■ GIVEN INFORMATION
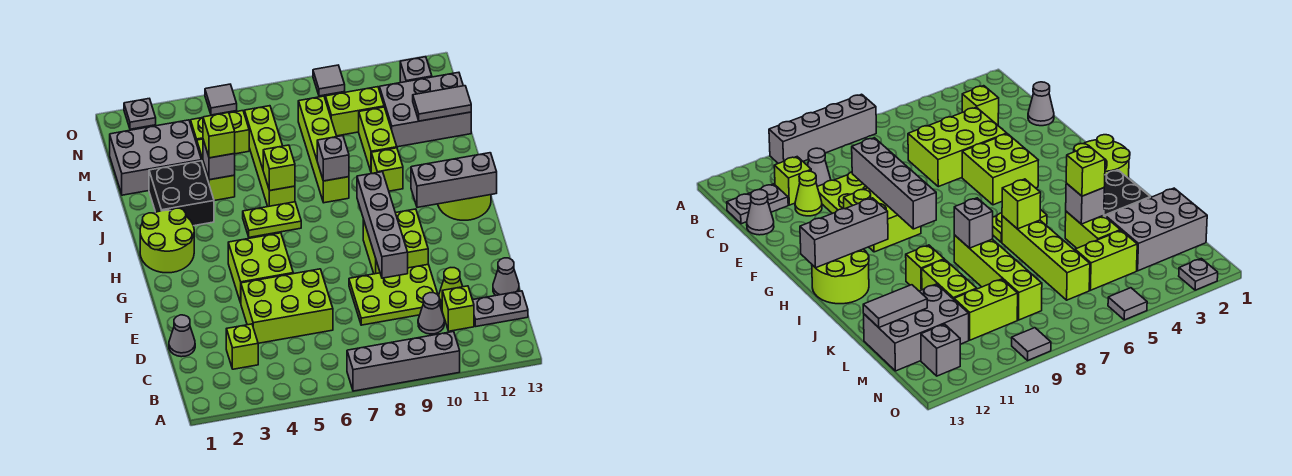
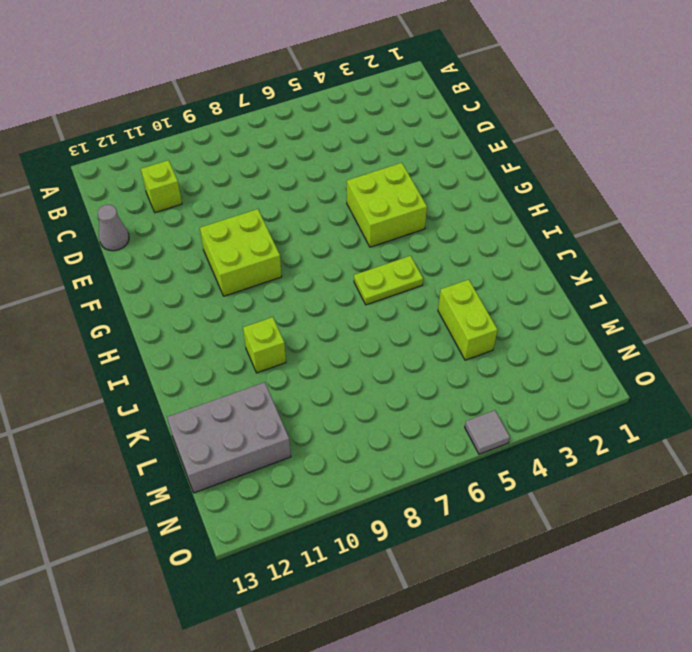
none -> grey brick A7:A10 level 1
none -> lime brick C3 level 1
none -> grey cone C10 level 1
none -> grey plate C12:C13 level 1

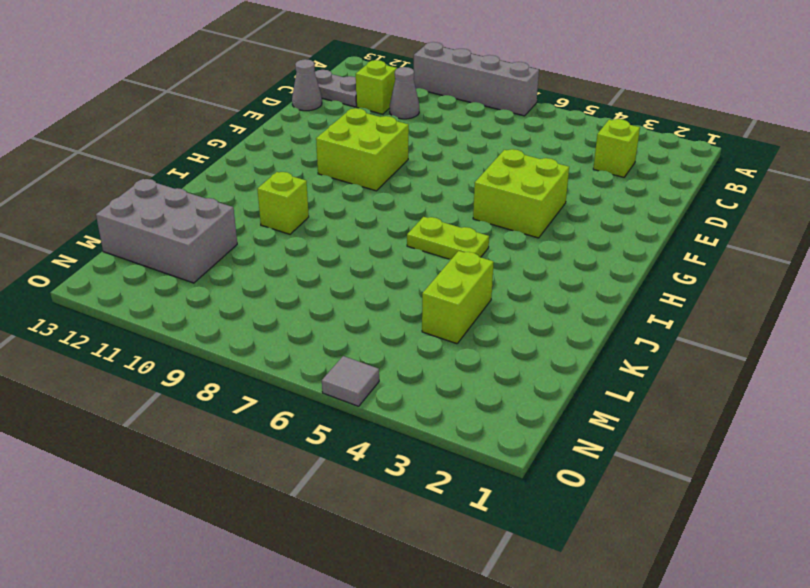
none -> grey cone D1 level 1
none -> lime brick D4:E6 level 1
none -> lime plate D8:E10 level 1
none -> lime cone D11 level 1

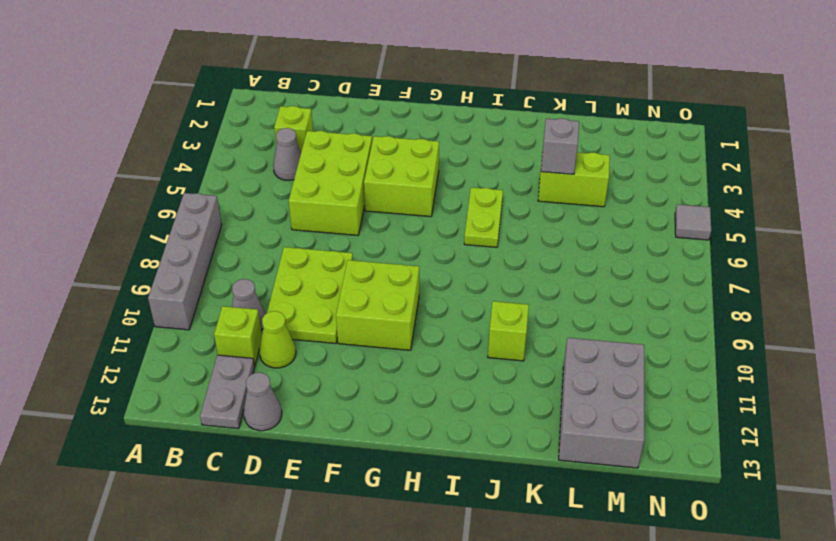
grey cone C4 level 1 -> grey cone D1 level 1
none -> lime round brick H1:I2 level 1
none -> lime round brick H12:I13 level 1
none -> black brick J2:K3 level 1
none -> lime brick J6:M6 level 1

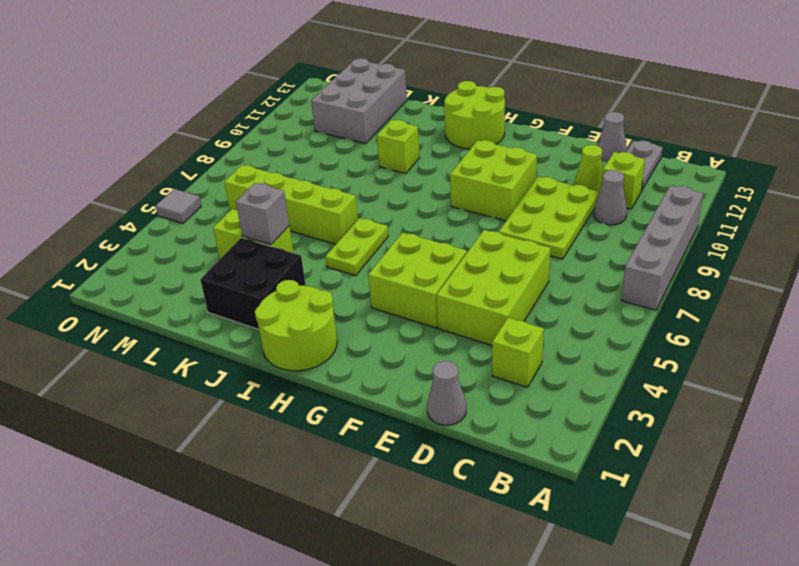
none -> lime brick J8:M8 level 1
none -> lime brick K10:L10 level 1
none -> grey brick L1:M3 level 1
none -> lime brick M4:M5 level 1

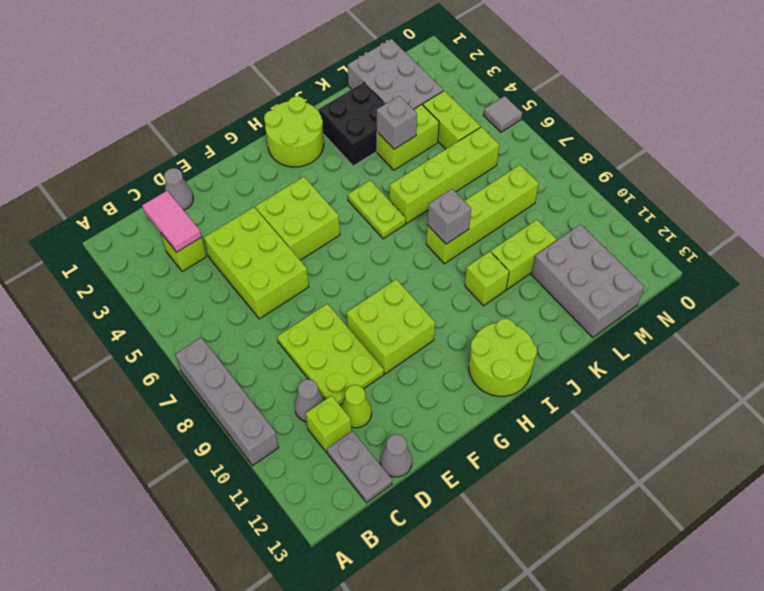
pink tile C2:C3 level 2 -> none
none -> lime brick M9:M10 level 1
none -> grey brick N12 level 1
none -> grey plate O2 level 1
none -> grey tile O9 level 1

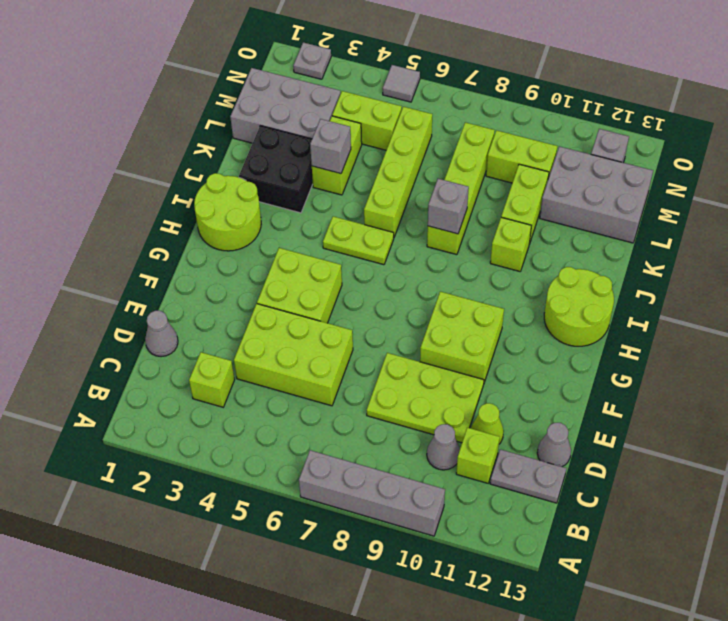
none -> grey tile O9 level 1
none -> grey brick E9:H9 level 2
none -> grey brick H11:H13 level 2
none -> lime brick J6 level 2

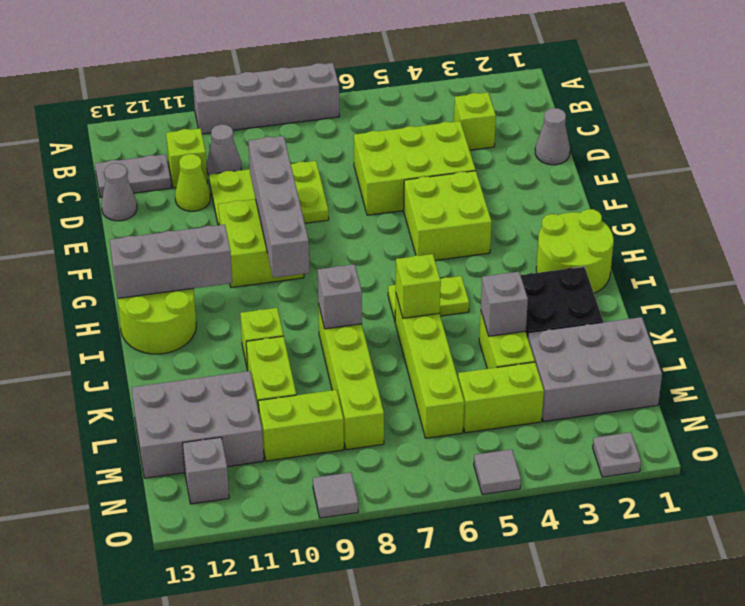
none -> grey tile L12:L13 level 2
none -> lime brick K4 level 3

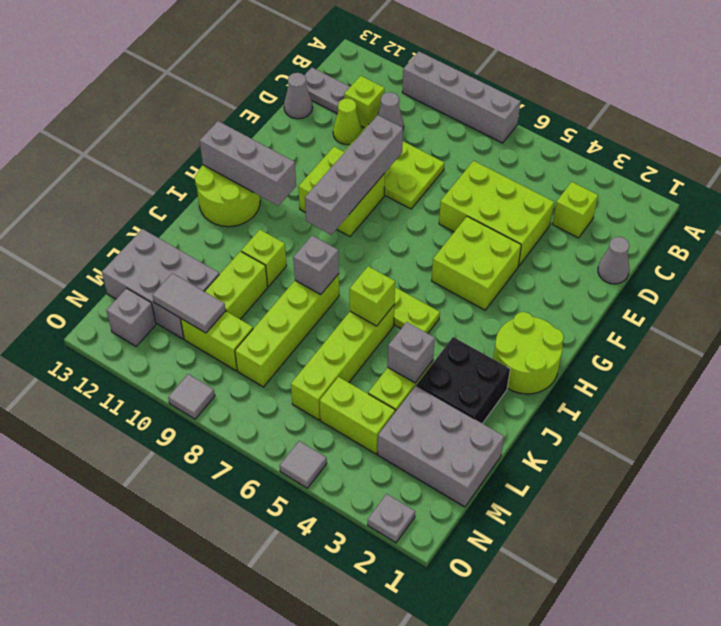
grey tile M10:M11 level 2 -> grey tile L12:L13 level 2
none -> lime brick K4 level 3

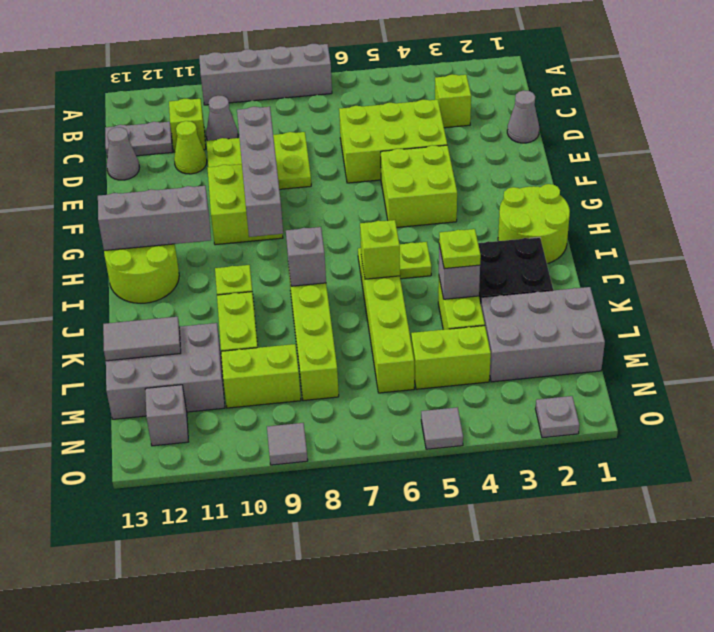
lime plate K4 level 3 -> lime brick K4 level 3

■ EXERCISE DETAILS
All lines from the first in the listing above to the line containing "none -> lime round brick H12:I13 level 1", inclusive, go in the output exactly as they are; no pictures go in.

■ OUTPUT FOR THIS EXERCISE
none -> grey brick A7:A10 level 1
none -> lime brick C3 level 1
none -> grey cone C10 level 1
none -> grey plate C12:C13 level 1

none -> grey cone D1 level 1
none -> lime brick D4:E6 level 1
none -> lime plate D8:E10 level 1
none -> lime cone D11 level 1

grey cone C4 level 1 -> grey cone D1 level 1
none -> lime round brick H1:I2 level 1
none -> lime round brick H12:I13 level 1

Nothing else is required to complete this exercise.